● **Task to complete**: Reproduce the entries in full. Exclude all images from the copy.

● **Dataset content**:
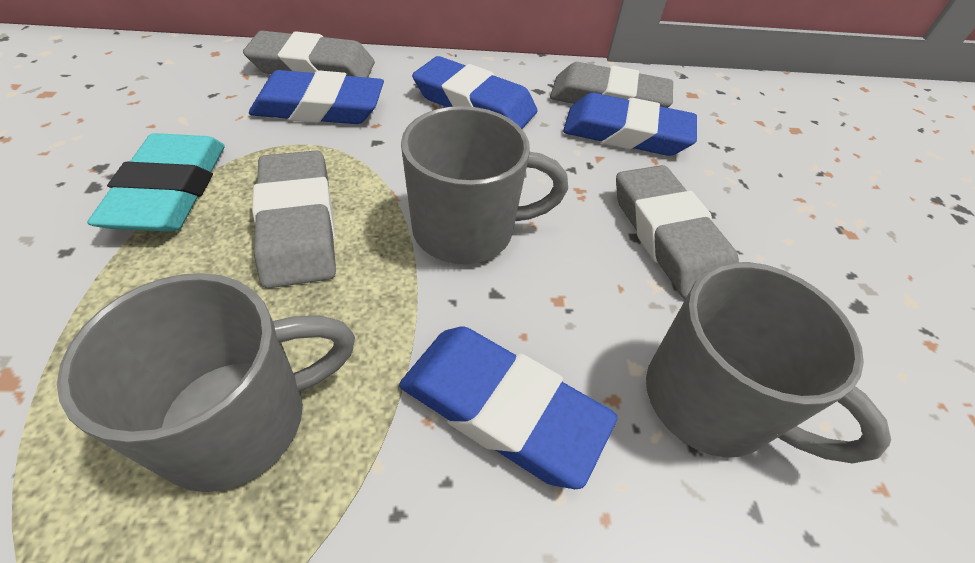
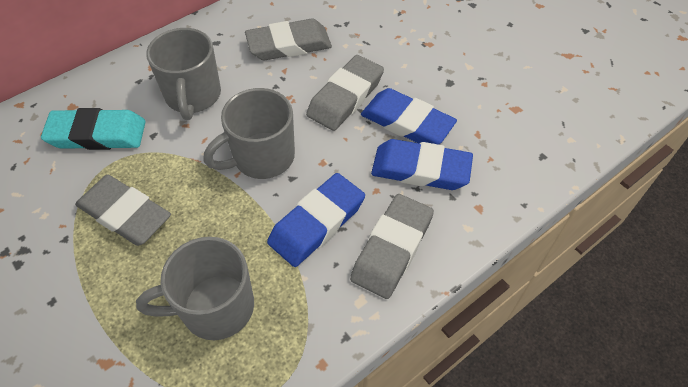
blue eraser: 4 -> 3

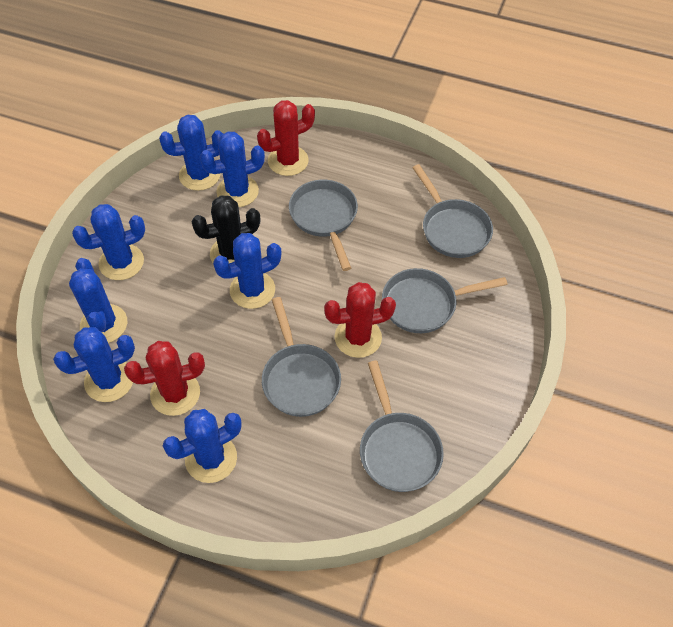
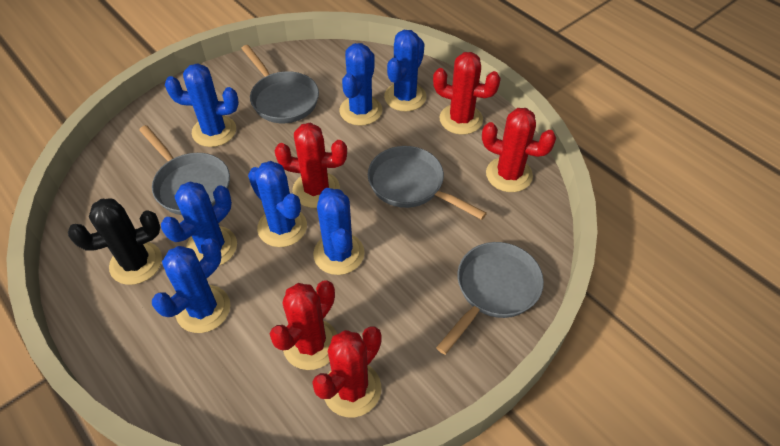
grey pan: 5 -> 4
red cactus: 3 -> 5

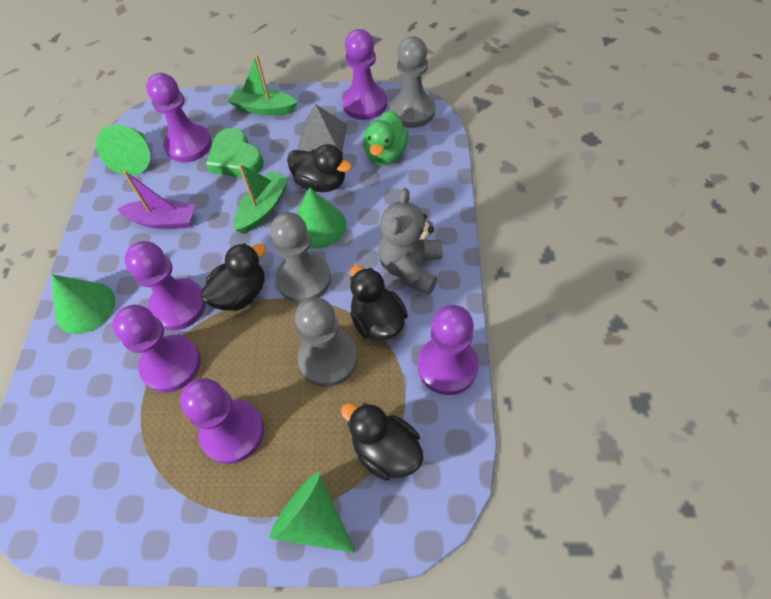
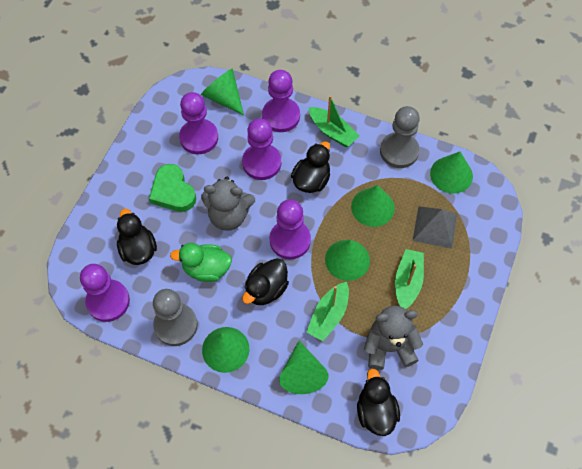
green boat: 2 -> 3
green cone: 4 -> 6
grey pawn: 3 -> 2
grey teddy bear: 1 -> 2
purple boat: 1 -> 0
purple pawn: 6 -> 5

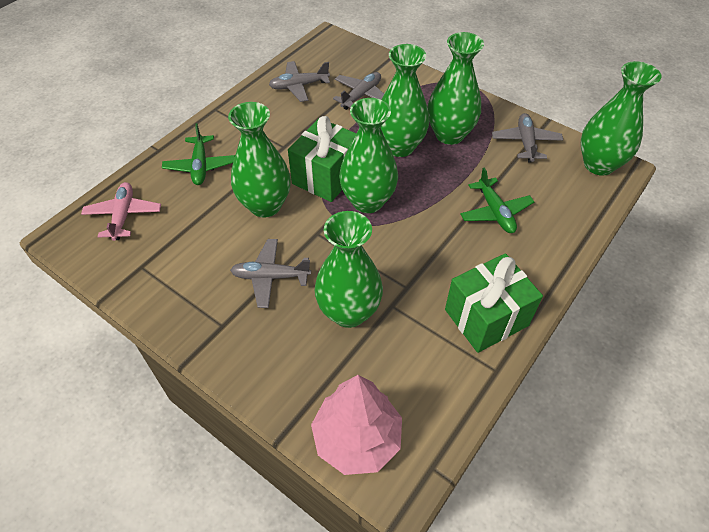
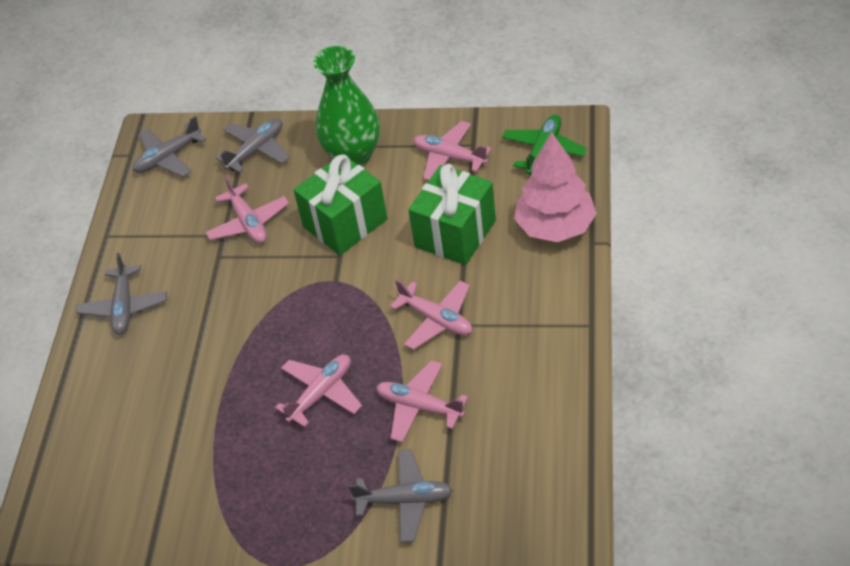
green plane: 2 -> 1
green vase: 6 -> 1
pink plane: 1 -> 5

● **Answer space**:
blue eraser: 4 -> 3

grey pan: 5 -> 4
red cactus: 3 -> 5

green boat: 2 -> 3
green cone: 4 -> 6
grey pawn: 3 -> 2
grey teddy bear: 1 -> 2
purple boat: 1 -> 0
purple pawn: 6 -> 5

green plane: 2 -> 1
green vase: 6 -> 1
pink plane: 1 -> 5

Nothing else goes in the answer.